Source data
#####

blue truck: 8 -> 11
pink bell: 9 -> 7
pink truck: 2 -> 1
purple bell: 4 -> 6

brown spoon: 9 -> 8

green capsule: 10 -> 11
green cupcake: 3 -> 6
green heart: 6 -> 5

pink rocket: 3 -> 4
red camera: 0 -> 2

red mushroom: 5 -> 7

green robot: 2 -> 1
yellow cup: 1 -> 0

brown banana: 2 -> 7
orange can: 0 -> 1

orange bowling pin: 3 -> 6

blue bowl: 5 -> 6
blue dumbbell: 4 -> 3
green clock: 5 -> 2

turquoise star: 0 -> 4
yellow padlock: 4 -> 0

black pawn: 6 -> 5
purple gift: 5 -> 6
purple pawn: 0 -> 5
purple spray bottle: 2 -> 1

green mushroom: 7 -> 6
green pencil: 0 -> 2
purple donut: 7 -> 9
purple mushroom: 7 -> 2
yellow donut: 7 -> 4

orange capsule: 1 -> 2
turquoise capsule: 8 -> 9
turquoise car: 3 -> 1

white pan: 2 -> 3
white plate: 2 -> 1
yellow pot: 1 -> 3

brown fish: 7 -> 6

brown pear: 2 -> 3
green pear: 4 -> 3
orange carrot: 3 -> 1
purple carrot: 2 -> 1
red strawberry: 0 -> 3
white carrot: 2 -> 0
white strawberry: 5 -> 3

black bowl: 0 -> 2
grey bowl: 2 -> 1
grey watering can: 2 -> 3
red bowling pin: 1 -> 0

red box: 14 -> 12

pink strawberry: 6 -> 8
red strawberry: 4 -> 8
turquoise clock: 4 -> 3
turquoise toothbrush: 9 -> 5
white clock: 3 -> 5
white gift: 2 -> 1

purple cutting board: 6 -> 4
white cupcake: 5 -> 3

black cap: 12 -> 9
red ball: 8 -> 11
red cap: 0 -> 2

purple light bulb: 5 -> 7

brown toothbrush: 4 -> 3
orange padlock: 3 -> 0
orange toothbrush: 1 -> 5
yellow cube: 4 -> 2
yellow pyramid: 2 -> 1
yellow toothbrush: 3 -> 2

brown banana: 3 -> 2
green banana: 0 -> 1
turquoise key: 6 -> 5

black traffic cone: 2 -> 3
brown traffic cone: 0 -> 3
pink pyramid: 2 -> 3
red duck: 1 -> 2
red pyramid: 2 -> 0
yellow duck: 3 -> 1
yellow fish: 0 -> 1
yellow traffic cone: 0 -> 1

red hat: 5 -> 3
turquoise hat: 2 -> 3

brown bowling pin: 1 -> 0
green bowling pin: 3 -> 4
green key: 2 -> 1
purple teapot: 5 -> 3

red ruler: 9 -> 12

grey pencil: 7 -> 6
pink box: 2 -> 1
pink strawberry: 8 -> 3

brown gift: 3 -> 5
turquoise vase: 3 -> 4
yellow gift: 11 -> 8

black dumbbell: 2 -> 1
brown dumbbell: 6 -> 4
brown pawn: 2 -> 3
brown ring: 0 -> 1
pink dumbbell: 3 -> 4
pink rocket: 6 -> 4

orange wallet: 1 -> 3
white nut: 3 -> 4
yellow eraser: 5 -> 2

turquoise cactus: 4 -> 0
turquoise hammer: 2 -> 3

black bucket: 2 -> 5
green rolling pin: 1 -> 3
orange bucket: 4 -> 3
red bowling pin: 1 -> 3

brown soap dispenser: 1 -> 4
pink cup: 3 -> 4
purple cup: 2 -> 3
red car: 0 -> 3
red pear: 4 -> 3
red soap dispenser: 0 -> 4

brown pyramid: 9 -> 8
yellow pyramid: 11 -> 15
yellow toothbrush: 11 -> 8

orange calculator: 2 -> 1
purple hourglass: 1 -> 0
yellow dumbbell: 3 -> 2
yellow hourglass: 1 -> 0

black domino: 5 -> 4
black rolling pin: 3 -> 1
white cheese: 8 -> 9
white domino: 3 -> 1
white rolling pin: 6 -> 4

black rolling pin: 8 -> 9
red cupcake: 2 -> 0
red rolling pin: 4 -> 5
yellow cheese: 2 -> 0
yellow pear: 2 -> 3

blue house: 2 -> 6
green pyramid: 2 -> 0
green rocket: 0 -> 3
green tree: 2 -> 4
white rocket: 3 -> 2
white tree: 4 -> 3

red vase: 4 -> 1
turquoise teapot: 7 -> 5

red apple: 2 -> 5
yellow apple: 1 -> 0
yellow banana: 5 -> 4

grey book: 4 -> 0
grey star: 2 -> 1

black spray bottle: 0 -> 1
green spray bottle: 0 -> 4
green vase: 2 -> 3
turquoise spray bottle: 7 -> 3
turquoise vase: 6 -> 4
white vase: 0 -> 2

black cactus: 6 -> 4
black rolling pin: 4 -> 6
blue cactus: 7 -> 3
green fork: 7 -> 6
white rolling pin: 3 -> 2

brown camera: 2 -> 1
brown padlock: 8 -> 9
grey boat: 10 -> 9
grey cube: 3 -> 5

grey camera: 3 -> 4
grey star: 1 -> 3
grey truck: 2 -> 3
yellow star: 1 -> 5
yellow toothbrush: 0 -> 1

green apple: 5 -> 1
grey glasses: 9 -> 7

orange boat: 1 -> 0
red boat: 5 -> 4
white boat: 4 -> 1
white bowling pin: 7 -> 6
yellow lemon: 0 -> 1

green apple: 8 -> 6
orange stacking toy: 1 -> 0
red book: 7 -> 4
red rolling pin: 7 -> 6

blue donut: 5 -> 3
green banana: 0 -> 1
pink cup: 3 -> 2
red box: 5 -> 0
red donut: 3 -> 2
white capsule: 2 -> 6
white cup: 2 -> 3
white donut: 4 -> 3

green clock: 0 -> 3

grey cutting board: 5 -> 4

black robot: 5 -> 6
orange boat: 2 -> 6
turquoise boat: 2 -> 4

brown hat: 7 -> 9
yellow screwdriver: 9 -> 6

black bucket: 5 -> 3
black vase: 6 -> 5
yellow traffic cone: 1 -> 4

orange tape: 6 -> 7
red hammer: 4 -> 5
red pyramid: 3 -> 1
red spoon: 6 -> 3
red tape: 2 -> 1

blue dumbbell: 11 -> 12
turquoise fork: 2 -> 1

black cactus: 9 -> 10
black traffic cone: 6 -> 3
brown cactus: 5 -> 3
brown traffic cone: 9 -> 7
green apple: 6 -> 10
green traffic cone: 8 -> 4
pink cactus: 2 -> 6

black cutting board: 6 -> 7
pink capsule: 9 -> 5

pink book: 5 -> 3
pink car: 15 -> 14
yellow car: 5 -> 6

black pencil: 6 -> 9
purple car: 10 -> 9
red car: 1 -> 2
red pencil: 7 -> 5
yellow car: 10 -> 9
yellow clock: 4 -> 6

#####

● **Exercise aim**
The answer must consist of each line in the entries above that includes "rolling".

● **Solution to the problem**
green rolling pin: 1 -> 3
black rolling pin: 3 -> 1
white rolling pin: 6 -> 4
black rolling pin: 8 -> 9
red rolling pin: 4 -> 5
black rolling pin: 4 -> 6
white rolling pin: 3 -> 2
red rolling pin: 7 -> 6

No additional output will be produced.